▶ _Exercise aim_
Locate "pink nut: 5 -> 3" in the records below, then copy its line and every following line exactly, without the pictures.

[Object tally data]
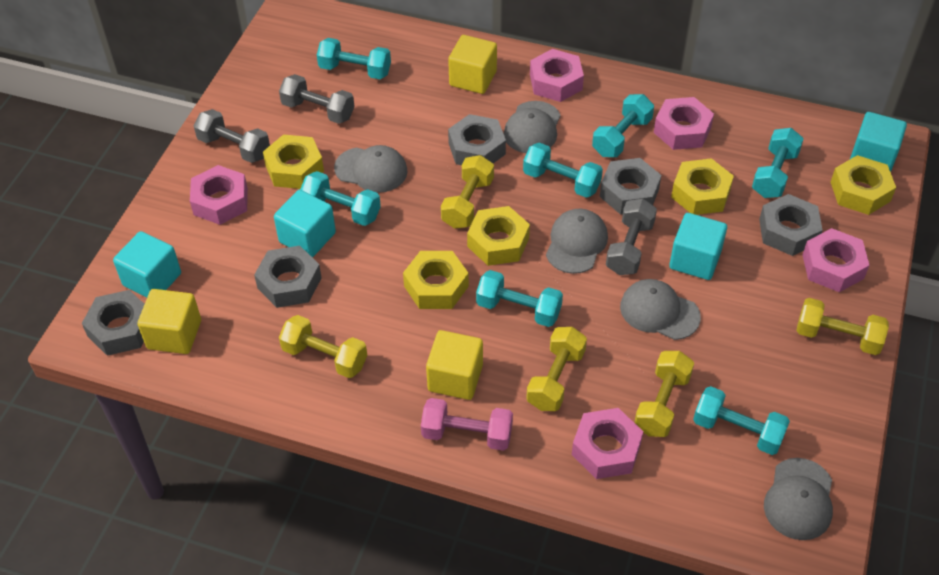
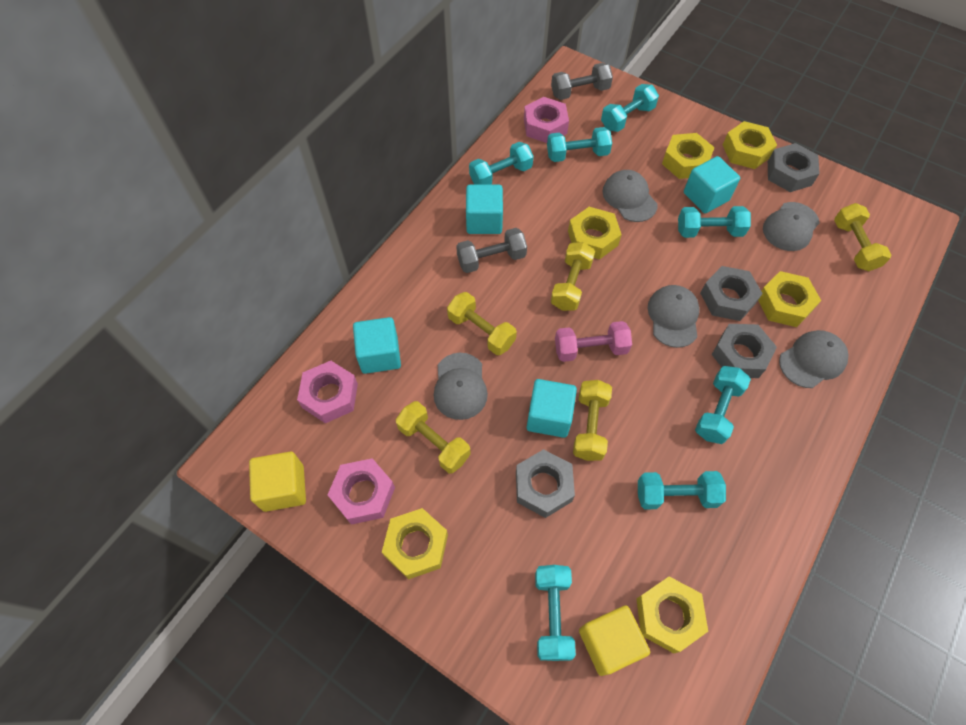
grey dumbbell: 3 -> 2
grey nut: 5 -> 4
pink nut: 5 -> 3
yellow cube: 3 -> 2
yellow nut: 5 -> 6

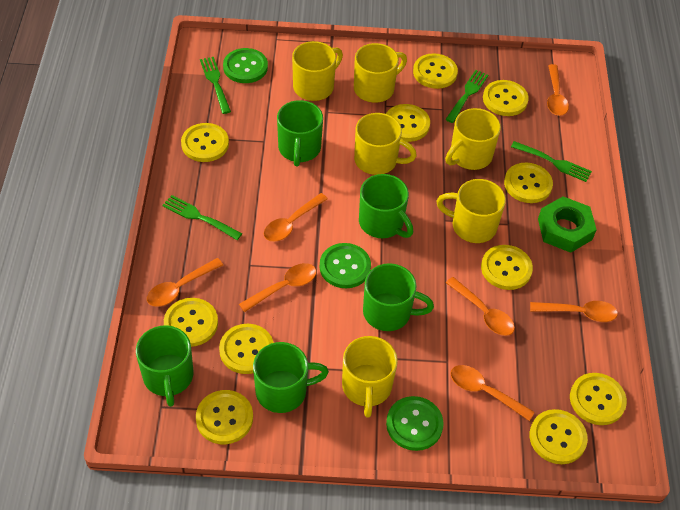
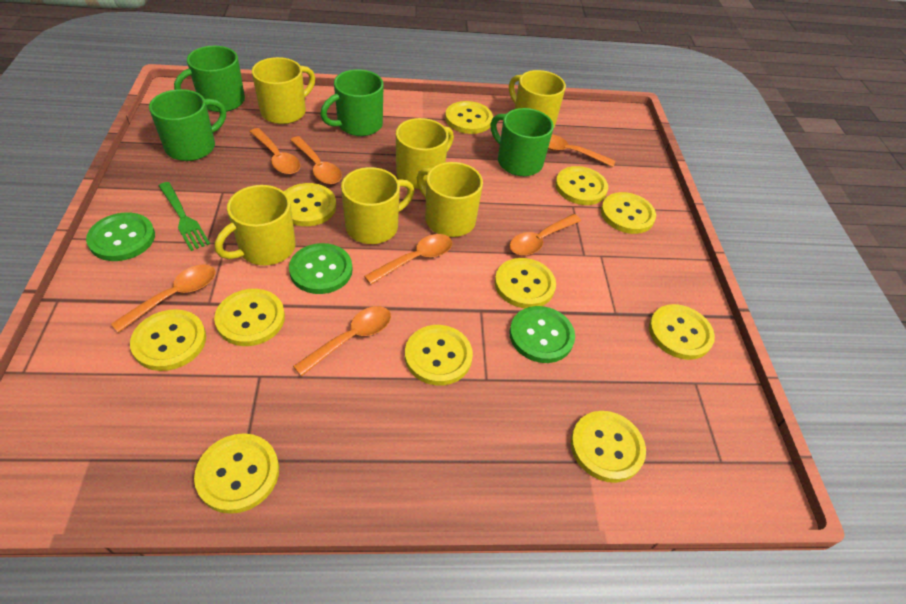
green fork: 4 -> 1
green mug: 5 -> 4
green nut: 1 -> 0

▶ _Answer to this exercise_
pink nut: 5 -> 3
yellow cube: 3 -> 2
yellow nut: 5 -> 6

green fork: 4 -> 1
green mug: 5 -> 4
green nut: 1 -> 0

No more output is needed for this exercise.